■ Task to carry out
Reproduce all of the data below without alteration; exclude every picture.

■ Data provided
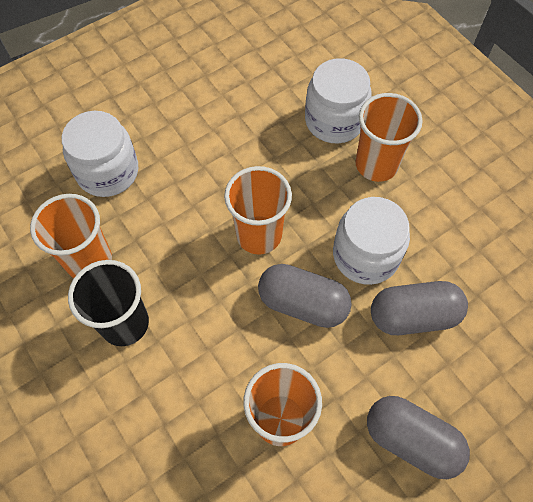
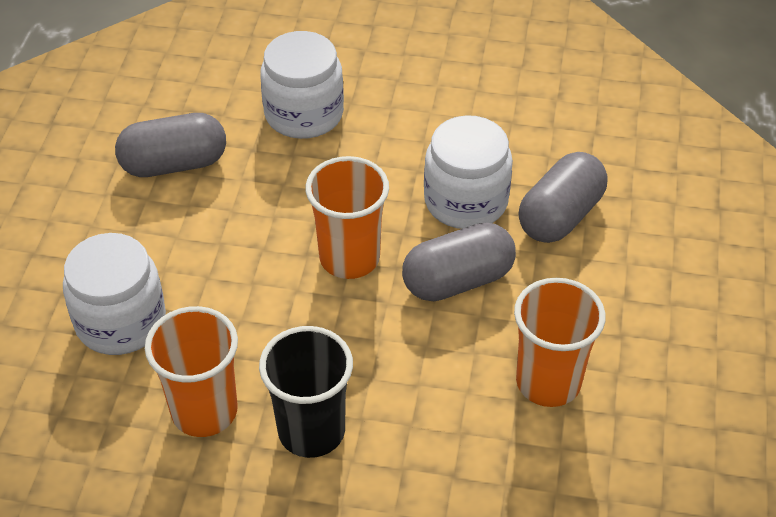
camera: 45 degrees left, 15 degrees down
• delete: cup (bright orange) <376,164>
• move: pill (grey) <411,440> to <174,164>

■ Answer for the task
camera: 45 degrees left, 15 degrees down
• delete: cup (bright orange) <376,164>
• move: pill (grey) <411,440> to <174,164>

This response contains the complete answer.